┌─ RAW DATA
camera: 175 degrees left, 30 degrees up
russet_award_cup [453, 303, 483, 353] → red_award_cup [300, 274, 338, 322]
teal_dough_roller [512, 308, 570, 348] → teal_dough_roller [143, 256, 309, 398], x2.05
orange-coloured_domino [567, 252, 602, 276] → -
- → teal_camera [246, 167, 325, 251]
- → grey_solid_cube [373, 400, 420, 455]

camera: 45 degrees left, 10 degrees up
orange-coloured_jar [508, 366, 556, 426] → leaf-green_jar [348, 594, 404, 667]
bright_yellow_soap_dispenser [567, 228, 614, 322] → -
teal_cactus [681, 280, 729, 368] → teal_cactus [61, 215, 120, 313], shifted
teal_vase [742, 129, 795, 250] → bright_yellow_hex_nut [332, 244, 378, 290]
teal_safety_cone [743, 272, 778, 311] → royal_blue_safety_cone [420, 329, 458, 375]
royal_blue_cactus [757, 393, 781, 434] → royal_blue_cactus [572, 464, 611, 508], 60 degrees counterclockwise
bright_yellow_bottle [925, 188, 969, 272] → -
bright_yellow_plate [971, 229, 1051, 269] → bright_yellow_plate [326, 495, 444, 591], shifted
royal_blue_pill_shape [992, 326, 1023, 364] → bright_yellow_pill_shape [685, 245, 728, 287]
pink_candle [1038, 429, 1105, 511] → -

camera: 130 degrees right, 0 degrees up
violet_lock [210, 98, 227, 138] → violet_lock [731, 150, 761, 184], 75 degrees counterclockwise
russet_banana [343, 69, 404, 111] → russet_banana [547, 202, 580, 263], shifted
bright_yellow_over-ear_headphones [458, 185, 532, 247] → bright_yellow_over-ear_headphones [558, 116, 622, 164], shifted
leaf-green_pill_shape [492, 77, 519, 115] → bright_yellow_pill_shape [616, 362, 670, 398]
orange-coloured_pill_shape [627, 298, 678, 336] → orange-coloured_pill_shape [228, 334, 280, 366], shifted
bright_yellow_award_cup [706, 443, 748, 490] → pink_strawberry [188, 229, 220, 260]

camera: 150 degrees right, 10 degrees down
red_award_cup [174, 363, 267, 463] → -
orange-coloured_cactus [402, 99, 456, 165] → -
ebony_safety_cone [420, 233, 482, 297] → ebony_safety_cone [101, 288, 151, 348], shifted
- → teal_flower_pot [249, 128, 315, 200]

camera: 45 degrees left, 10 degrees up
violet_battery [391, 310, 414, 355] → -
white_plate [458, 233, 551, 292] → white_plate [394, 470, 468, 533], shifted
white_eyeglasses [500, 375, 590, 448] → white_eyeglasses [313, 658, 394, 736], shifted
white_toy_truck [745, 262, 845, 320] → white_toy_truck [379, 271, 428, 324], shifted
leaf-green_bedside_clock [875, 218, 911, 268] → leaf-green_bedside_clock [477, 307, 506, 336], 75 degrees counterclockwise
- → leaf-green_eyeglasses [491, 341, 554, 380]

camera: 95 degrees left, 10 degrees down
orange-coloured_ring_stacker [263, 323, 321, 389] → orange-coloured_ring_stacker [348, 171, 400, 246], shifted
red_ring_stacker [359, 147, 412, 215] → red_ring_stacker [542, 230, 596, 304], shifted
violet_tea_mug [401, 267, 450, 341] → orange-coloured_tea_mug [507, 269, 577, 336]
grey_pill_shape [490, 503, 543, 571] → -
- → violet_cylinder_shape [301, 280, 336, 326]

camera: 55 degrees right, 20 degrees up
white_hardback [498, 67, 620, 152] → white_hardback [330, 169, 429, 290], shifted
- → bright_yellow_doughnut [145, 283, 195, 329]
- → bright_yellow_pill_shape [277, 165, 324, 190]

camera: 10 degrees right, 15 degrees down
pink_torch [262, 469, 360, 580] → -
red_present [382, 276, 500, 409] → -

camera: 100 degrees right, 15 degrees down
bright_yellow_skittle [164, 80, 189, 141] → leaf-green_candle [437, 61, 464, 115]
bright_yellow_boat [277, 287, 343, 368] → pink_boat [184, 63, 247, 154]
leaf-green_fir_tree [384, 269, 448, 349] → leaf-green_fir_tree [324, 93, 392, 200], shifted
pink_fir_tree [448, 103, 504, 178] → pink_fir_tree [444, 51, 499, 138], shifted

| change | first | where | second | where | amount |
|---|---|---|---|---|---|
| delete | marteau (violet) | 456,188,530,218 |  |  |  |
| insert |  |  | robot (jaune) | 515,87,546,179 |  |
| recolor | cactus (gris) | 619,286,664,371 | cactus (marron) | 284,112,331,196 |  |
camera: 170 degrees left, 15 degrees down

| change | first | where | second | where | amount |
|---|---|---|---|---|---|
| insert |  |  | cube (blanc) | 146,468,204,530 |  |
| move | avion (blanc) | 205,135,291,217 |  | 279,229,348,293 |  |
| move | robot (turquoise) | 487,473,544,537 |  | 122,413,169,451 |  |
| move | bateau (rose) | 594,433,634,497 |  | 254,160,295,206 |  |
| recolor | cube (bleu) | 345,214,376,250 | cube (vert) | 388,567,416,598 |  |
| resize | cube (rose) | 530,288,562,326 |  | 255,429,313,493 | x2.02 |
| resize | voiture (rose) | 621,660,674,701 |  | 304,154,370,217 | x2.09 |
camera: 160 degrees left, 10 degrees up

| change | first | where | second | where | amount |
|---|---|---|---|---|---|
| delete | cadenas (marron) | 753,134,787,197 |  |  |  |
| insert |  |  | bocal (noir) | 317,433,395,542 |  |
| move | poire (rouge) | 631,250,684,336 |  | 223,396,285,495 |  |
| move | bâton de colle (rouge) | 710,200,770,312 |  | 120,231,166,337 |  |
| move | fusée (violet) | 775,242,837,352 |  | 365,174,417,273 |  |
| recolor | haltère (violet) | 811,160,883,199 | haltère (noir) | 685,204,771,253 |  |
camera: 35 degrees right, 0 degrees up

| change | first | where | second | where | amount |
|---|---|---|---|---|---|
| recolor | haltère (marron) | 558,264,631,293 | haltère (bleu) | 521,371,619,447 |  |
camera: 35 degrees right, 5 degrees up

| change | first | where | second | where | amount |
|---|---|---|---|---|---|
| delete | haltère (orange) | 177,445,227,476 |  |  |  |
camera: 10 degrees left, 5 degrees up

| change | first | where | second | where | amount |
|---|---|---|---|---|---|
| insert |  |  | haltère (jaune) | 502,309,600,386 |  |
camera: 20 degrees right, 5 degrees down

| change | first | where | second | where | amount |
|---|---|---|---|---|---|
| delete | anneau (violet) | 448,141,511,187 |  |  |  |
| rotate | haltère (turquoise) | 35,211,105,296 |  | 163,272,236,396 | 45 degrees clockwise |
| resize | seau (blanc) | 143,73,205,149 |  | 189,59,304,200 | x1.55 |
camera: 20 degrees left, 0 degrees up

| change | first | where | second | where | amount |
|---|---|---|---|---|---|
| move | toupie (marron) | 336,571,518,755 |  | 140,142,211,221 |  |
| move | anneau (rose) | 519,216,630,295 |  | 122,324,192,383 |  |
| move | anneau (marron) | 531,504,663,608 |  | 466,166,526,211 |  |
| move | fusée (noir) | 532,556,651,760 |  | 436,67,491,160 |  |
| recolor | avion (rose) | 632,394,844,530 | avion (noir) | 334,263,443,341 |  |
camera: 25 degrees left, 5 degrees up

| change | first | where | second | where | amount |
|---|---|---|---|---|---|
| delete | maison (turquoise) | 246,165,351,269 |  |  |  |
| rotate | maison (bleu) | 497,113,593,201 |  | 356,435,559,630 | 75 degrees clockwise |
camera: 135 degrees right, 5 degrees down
└─
PROBLEM DESCRIPTION - The listing above holds a line with "red_award_cup [174, 363, 267, 463]" and a line with "violet_battery [391, 310, 414, 355]". Print the stretch from the first through the second, exactly and alone.

RESPONSE BOX -
red_award_cup [174, 363, 267, 463] → -
orange-coloured_cactus [402, 99, 456, 165] → -
ebony_safety_cone [420, 233, 482, 297] → ebony_safety_cone [101, 288, 151, 348], shifted
- → teal_flower_pot [249, 128, 315, 200]

camera: 45 degrees left, 10 degrees up
violet_battery [391, 310, 414, 355] → -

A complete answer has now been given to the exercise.